=== EXERCISE PROMPT ===
Below is a listing with pictures. Repeat exactly the lines starting at the one holding "[(44,0),(16,39),(61,73),(115,0),(44,0)]" and going on through the one holding "All buildings are outlined.", and leave every picture out.

=== THE DATA ===

• • • •

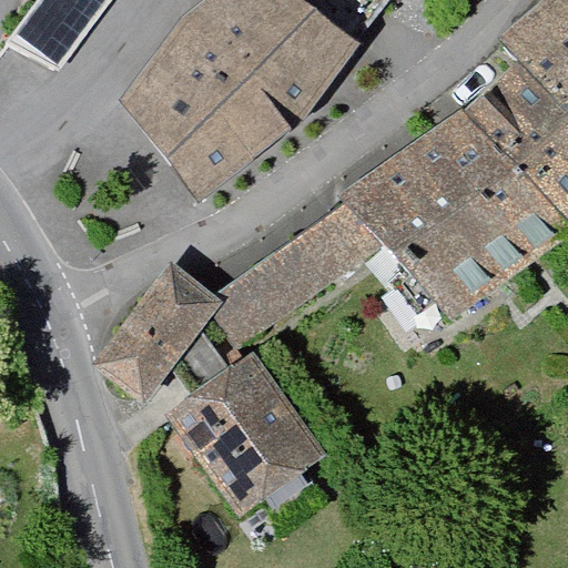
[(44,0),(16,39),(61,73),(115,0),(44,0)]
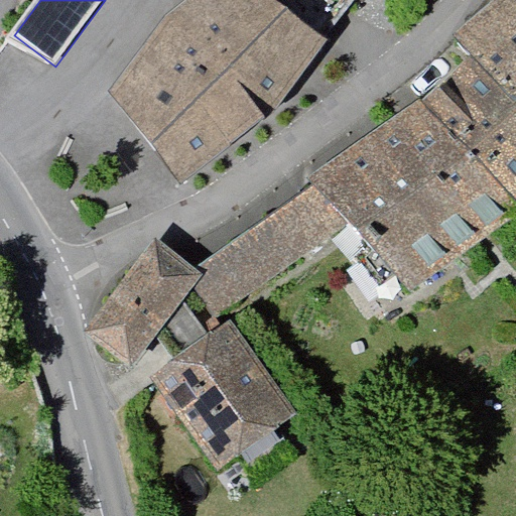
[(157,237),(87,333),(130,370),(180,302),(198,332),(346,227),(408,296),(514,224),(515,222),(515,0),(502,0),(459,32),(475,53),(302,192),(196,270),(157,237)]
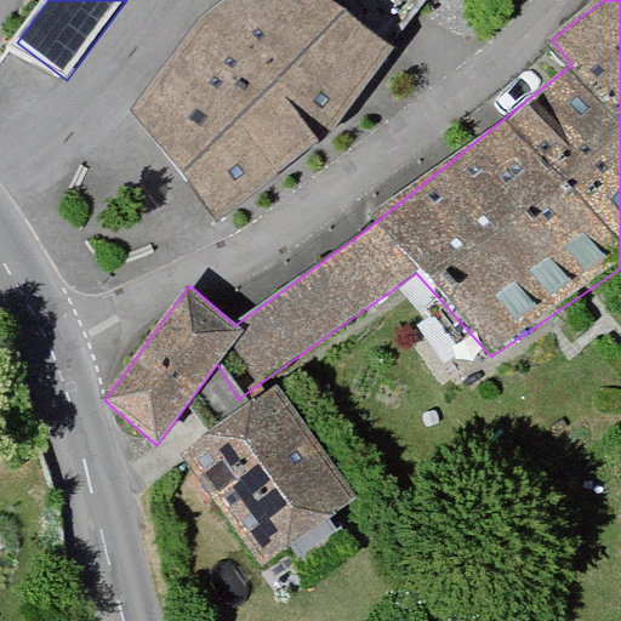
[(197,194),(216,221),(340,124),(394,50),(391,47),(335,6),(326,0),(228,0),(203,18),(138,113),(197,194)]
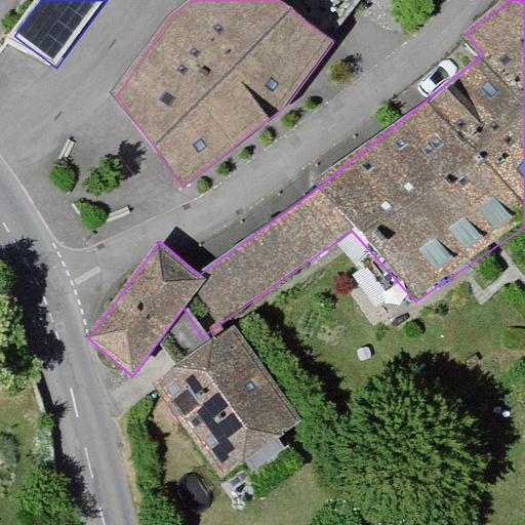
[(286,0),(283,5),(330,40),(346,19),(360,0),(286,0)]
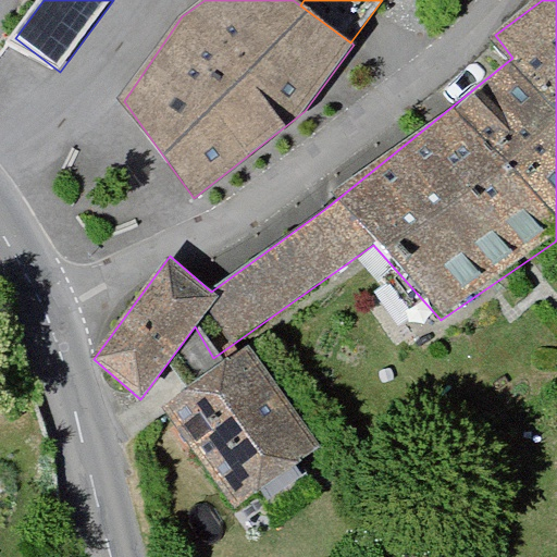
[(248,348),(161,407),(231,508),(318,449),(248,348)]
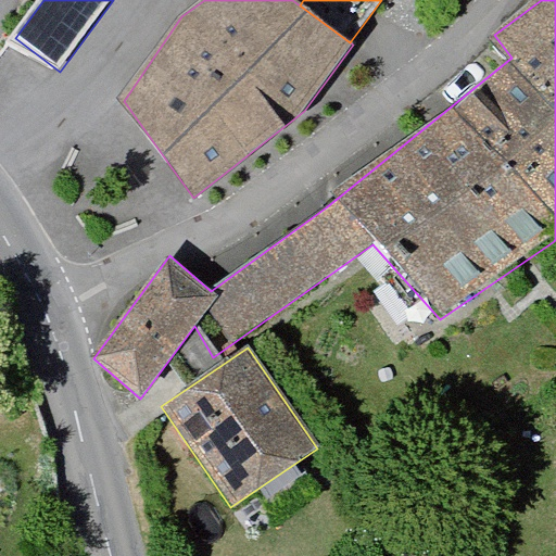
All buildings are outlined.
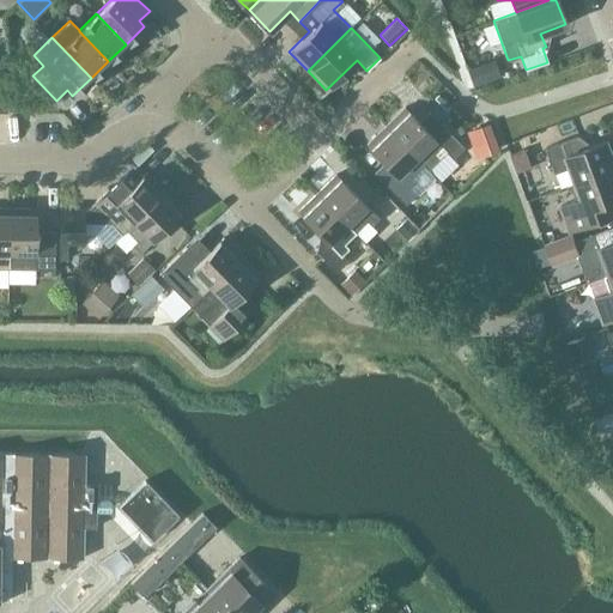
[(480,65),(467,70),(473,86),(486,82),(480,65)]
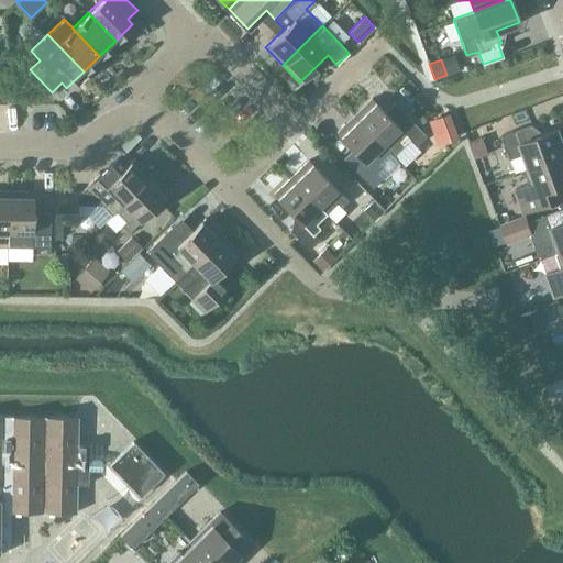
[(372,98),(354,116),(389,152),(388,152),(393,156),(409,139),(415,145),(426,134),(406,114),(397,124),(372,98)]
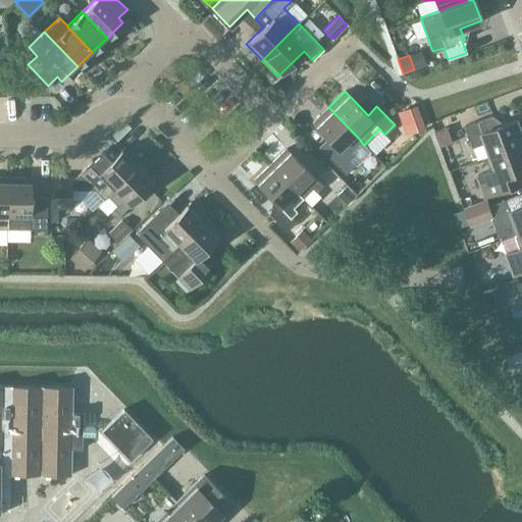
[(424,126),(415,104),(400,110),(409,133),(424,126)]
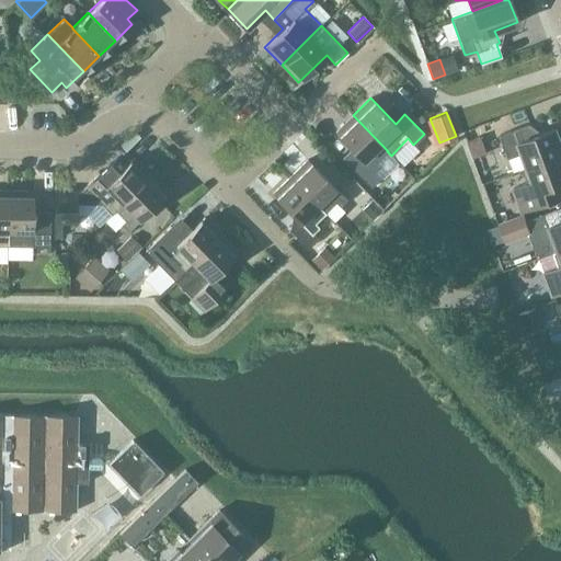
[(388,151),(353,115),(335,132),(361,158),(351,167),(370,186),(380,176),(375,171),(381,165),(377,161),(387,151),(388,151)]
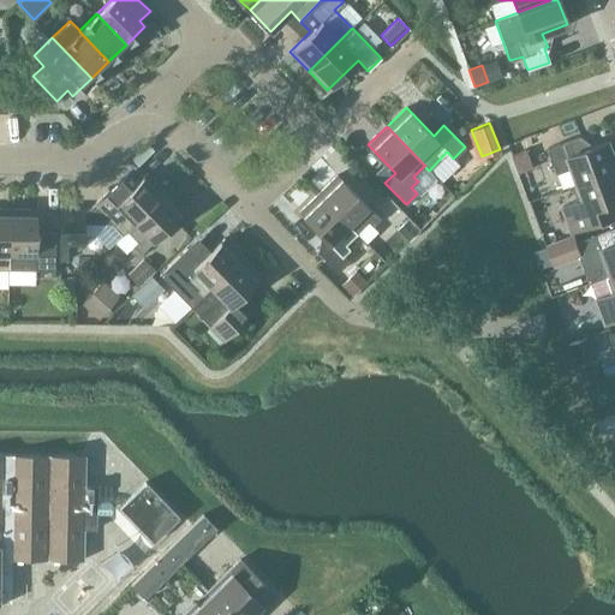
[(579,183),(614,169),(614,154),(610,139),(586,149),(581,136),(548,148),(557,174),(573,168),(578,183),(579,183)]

• • • •

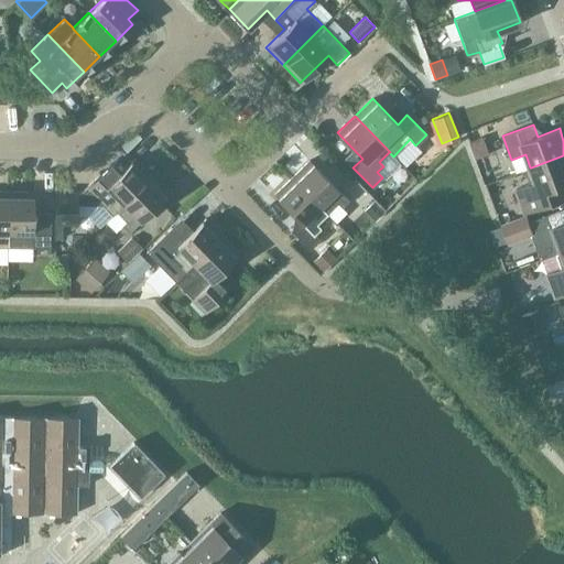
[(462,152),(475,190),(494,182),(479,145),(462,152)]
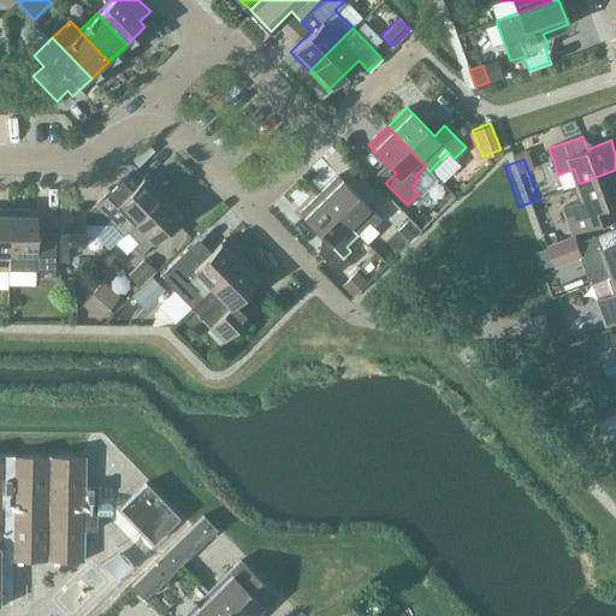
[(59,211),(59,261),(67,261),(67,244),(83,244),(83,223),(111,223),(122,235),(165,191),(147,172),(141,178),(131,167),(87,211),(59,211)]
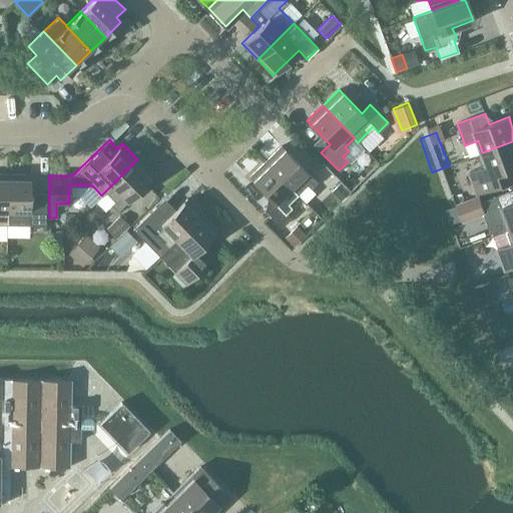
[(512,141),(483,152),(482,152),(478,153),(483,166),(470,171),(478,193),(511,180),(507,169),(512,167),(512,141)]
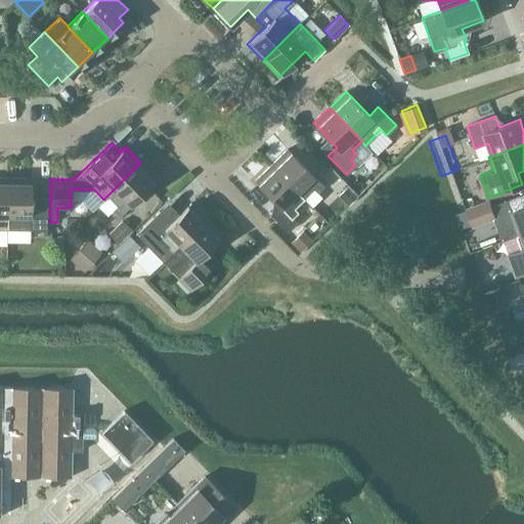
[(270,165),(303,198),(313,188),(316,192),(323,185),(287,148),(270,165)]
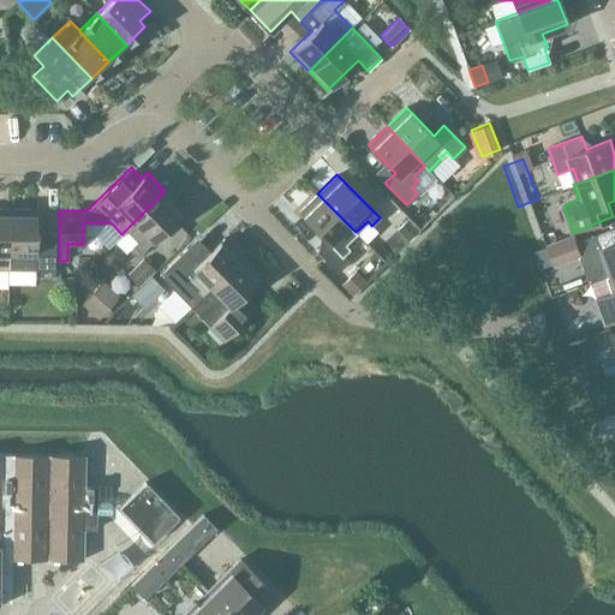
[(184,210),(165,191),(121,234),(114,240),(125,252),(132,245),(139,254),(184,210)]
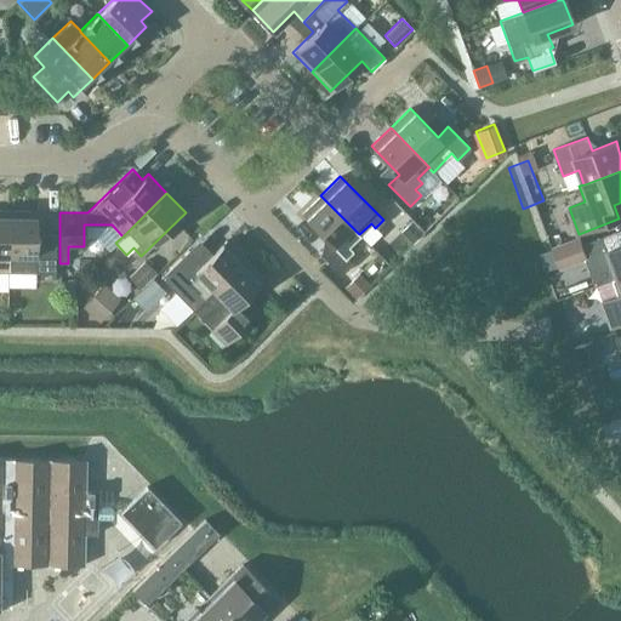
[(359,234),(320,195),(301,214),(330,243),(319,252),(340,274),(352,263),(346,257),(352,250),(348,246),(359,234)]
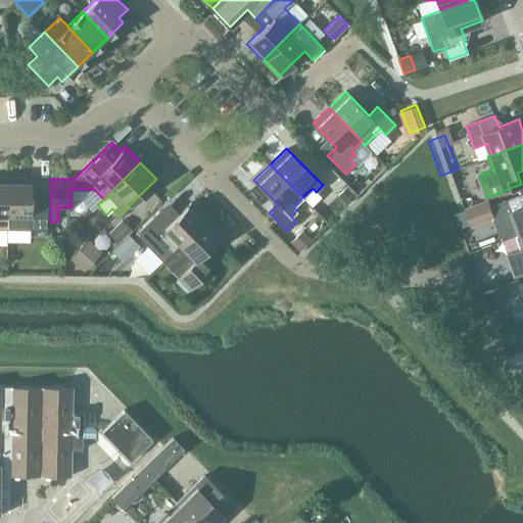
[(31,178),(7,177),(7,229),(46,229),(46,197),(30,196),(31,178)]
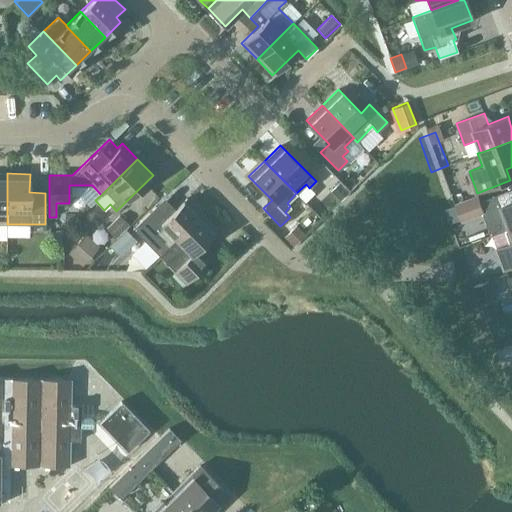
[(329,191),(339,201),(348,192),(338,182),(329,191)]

• • • •

=== EXERCISE OUTPUT ===
[(44,0),(16,39),(61,73),(115,0),(44,0)]
[(157,237),(87,333),(130,370),(180,302),(198,332),(346,227),(408,296),(514,224),(515,222),(515,0),(502,0),(459,32),(475,53),(302,192),(196,270),(157,237)]
[(197,194),(216,221),(340,124),(394,50),(391,47),(335,6),(326,0),(228,0),(203,18),(138,113),(197,194)]
[(286,0),(283,5),(330,40),(346,19),(360,0),(286,0)]
[(248,348),(161,407),(231,508),(318,449),(248,348)]
All buildings are outlined.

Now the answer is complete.